Your assignment: Each line of the listing below must be returned exactly.

Supplied entries:

Content starts

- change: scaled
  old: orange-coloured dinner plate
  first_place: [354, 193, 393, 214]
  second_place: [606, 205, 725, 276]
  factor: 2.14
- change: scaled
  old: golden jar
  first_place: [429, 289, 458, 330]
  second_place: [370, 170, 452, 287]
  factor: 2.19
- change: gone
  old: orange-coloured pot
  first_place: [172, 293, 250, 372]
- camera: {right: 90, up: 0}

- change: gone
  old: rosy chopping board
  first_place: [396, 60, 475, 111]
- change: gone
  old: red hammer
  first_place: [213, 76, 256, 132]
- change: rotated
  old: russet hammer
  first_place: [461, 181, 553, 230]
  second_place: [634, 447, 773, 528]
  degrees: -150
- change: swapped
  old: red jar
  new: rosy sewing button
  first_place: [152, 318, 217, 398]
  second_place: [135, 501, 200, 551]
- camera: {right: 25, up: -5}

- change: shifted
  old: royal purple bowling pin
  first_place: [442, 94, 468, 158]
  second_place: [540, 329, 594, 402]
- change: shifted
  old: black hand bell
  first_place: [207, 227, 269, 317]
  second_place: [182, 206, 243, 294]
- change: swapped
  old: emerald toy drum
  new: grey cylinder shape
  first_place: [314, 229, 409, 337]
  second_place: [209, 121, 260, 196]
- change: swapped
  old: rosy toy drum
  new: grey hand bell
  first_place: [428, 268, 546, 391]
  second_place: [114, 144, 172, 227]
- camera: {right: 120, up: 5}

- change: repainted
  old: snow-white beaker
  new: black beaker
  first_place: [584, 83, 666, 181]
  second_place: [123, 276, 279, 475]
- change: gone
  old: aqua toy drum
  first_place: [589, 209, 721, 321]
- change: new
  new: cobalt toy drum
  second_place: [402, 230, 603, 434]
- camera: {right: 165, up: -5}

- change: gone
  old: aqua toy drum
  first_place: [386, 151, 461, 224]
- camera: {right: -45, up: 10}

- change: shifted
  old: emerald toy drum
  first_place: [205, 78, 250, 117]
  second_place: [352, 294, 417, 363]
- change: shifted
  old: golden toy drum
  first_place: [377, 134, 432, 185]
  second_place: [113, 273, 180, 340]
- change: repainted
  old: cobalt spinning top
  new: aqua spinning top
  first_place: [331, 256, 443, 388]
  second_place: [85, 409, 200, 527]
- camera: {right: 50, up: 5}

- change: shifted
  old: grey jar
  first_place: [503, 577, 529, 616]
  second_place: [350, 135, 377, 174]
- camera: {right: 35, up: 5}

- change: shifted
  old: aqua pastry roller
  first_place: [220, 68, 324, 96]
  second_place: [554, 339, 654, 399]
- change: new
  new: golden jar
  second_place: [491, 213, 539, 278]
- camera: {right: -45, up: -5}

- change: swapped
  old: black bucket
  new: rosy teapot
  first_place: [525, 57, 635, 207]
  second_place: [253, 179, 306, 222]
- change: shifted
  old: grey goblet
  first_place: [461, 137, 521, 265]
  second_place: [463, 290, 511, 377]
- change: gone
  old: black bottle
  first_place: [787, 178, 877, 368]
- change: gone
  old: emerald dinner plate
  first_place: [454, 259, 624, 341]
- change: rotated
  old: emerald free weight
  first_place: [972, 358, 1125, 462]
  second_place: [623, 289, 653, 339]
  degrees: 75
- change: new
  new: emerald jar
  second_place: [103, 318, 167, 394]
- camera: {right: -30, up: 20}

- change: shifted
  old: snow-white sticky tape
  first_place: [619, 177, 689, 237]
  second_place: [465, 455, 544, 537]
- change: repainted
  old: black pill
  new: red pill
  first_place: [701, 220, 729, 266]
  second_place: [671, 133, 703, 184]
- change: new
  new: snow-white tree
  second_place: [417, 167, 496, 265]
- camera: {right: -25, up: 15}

Content ends

Output below:
- change: scaled
  old: orange-coloured dinner plate
  first_place: [354, 193, 393, 214]
  second_place: [606, 205, 725, 276]
  factor: 2.14
- change: scaled
  old: golden jar
  first_place: [429, 289, 458, 330]
  second_place: [370, 170, 452, 287]
  factor: 2.19
- change: gone
  old: orange-coloured pot
  first_place: [172, 293, 250, 372]
- camera: {right: 90, up: 0}

- change: gone
  old: rosy chopping board
  first_place: [396, 60, 475, 111]
- change: gone
  old: red hammer
  first_place: [213, 76, 256, 132]
- change: rotated
  old: russet hammer
  first_place: [461, 181, 553, 230]
  second_place: [634, 447, 773, 528]
  degrees: -150
- change: swapped
  old: red jar
  new: rosy sewing button
  first_place: [152, 318, 217, 398]
  second_place: [135, 501, 200, 551]
- camera: {right: 25, up: -5}

- change: shifted
  old: royal purple bowling pin
  first_place: [442, 94, 468, 158]
  second_place: [540, 329, 594, 402]
- change: shifted
  old: black hand bell
  first_place: [207, 227, 269, 317]
  second_place: [182, 206, 243, 294]
- change: swapped
  old: emerald toy drum
  new: grey cylinder shape
  first_place: [314, 229, 409, 337]
  second_place: [209, 121, 260, 196]
- change: swapped
  old: rosy toy drum
  new: grey hand bell
  first_place: [428, 268, 546, 391]
  second_place: [114, 144, 172, 227]
- camera: {right: 120, up: 5}

- change: repainted
  old: snow-white beaker
  new: black beaker
  first_place: [584, 83, 666, 181]
  second_place: [123, 276, 279, 475]
- change: gone
  old: aqua toy drum
  first_place: [589, 209, 721, 321]
- change: new
  new: cobalt toy drum
  second_place: [402, 230, 603, 434]
- camera: {right: 165, up: -5}

- change: gone
  old: aqua toy drum
  first_place: [386, 151, 461, 224]
- camera: {right: -45, up: 10}

- change: shifted
  old: emerald toy drum
  first_place: [205, 78, 250, 117]
  second_place: [352, 294, 417, 363]
- change: shifted
  old: golden toy drum
  first_place: [377, 134, 432, 185]
  second_place: [113, 273, 180, 340]
- change: repainted
  old: cobalt spinning top
  new: aqua spinning top
  first_place: [331, 256, 443, 388]
  second_place: [85, 409, 200, 527]
- camera: {right: 50, up: 5}

- change: shifted
  old: grey jar
  first_place: [503, 577, 529, 616]
  second_place: [350, 135, 377, 174]
- camera: {right: 35, up: 5}

- change: shifted
  old: aqua pastry roller
  first_place: [220, 68, 324, 96]
  second_place: [554, 339, 654, 399]
- change: new
  new: golden jar
  second_place: [491, 213, 539, 278]
- camera: {right: -45, up: -5}

- change: swapped
  old: black bucket
  new: rosy teapot
  first_place: [525, 57, 635, 207]
  second_place: [253, 179, 306, 222]
- change: shifted
  old: grey goblet
  first_place: [461, 137, 521, 265]
  second_place: [463, 290, 511, 377]
- change: gone
  old: black bottle
  first_place: [787, 178, 877, 368]
- change: gone
  old: emerald dinner plate
  first_place: [454, 259, 624, 341]
- change: rotated
  old: emerald free weight
  first_place: [972, 358, 1125, 462]
  second_place: [623, 289, 653, 339]
  degrees: 75
- change: new
  new: emerald jar
  second_place: [103, 318, 167, 394]
- camera: {right: -30, up: 20}

- change: shifted
  old: snow-white sticky tape
  first_place: [619, 177, 689, 237]
  second_place: [465, 455, 544, 537]
- change: repainted
  old: black pill
  new: red pill
  first_place: [701, 220, 729, 266]
  second_place: [671, 133, 703, 184]
- change: new
  new: snow-white tree
  second_place: [417, 167, 496, 265]
- camera: {right: -25, up: 15}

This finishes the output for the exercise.